__INPUT MATERIAL__.
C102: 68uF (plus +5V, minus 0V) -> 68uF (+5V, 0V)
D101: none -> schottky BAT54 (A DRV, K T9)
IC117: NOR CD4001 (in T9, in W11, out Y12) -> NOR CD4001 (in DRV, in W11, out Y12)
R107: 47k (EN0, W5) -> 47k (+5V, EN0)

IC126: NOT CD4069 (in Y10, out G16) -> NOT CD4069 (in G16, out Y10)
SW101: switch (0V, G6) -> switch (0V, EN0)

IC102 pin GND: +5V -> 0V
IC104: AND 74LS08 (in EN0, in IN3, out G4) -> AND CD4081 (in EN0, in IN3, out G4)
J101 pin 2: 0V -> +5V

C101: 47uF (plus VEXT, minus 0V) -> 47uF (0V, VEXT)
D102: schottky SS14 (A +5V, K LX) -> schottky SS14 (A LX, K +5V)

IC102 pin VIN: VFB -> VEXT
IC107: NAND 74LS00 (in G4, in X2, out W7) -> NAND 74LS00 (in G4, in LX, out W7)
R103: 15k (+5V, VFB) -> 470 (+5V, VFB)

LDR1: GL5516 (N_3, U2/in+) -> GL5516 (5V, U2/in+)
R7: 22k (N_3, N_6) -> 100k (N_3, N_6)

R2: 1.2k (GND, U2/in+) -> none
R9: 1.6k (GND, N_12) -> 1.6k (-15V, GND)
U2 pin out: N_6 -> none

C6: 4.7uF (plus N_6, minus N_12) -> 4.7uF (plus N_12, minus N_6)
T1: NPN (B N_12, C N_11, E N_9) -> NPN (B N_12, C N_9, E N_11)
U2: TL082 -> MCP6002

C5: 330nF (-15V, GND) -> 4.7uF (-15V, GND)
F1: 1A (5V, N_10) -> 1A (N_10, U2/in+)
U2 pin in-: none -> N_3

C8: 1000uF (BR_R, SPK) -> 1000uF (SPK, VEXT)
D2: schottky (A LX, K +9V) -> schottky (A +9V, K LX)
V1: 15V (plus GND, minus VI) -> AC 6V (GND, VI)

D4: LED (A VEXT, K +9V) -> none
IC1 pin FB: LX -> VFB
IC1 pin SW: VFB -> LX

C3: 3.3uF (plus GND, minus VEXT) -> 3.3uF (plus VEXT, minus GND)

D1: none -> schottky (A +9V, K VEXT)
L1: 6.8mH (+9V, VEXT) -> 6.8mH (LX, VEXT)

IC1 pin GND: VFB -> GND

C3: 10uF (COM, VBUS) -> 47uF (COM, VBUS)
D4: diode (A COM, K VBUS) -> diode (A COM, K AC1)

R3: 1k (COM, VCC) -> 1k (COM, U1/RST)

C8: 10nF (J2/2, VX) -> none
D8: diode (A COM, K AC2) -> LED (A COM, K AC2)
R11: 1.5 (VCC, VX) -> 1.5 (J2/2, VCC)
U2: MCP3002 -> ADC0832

__YOUR INSTRUCTIONS__. Would you set down all of the entries again, word for word?

__RESULT OF THIS EXERCISE__.
C102: 68uF (plus +5V, minus 0V) -> 68uF (+5V, 0V)
D101: none -> schottky BAT54 (A DRV, K T9)
IC117: NOR CD4001 (in T9, in W11, out Y12) -> NOR CD4001 (in DRV, in W11, out Y12)
R107: 47k (EN0, W5) -> 47k (+5V, EN0)

IC126: NOT CD4069 (in Y10, out G16) -> NOT CD4069 (in G16, out Y10)
SW101: switch (0V, G6) -> switch (0V, EN0)

IC102 pin GND: +5V -> 0V
IC104: AND 74LS08 (in EN0, in IN3, out G4) -> AND CD4081 (in EN0, in IN3, out G4)
J101 pin 2: 0V -> +5V

C101: 47uF (plus VEXT, minus 0V) -> 47uF (0V, VEXT)
D102: schottky SS14 (A +5V, K LX) -> schottky SS14 (A LX, K +5V)

IC102 pin VIN: VFB -> VEXT
IC107: NAND 74LS00 (in G4, in X2, out W7) -> NAND 74LS00 (in G4, in LX, out W7)
R103: 15k (+5V, VFB) -> 470 (+5V, VFB)

LDR1: GL5516 (N_3, U2/in+) -> GL5516 (5V, U2/in+)
R7: 22k (N_3, N_6) -> 100k (N_3, N_6)

R2: 1.2k (GND, U2/in+) -> none
R9: 1.6k (GND, N_12) -> 1.6k (-15V, GND)
U2 pin out: N_6 -> none

C6: 4.7uF (plus N_6, minus N_12) -> 4.7uF (plus N_12, minus N_6)
T1: NPN (B N_12, C N_11, E N_9) -> NPN (B N_12, C N_9, E N_11)
U2: TL082 -> MCP6002

C5: 330nF (-15V, GND) -> 4.7uF (-15V, GND)
F1: 1A (5V, N_10) -> 1A (N_10, U2/in+)
U2 pin in-: none -> N_3

C8: 1000uF (BR_R, SPK) -> 1000uF (SPK, VEXT)
D2: schottky (A LX, K +9V) -> schottky (A +9V, K LX)
V1: 15V (plus GND, minus VI) -> AC 6V (GND, VI)

D4: LED (A VEXT, K +9V) -> none
IC1 pin FB: LX -> VFB
IC1 pin SW: VFB -> LX

C3: 3.3uF (plus GND, minus VEXT) -> 3.3uF (plus VEXT, minus GND)

D1: none -> schottky (A +9V, K VEXT)
L1: 6.8mH (+9V, VEXT) -> 6.8mH (LX, VEXT)

IC1 pin GND: VFB -> GND

C3: 10uF (COM, VBUS) -> 47uF (COM, VBUS)
D4: diode (A COM, K VBUS) -> diode (A COM, K AC1)

R3: 1k (COM, VCC) -> 1k (COM, U1/RST)

C8: 10nF (J2/2, VX) -> none
D8: diode (A COM, K AC2) -> LED (A COM, K AC2)
R11: 1.5 (VCC, VX) -> 1.5 (J2/2, VCC)
U2: MCP3002 -> ADC0832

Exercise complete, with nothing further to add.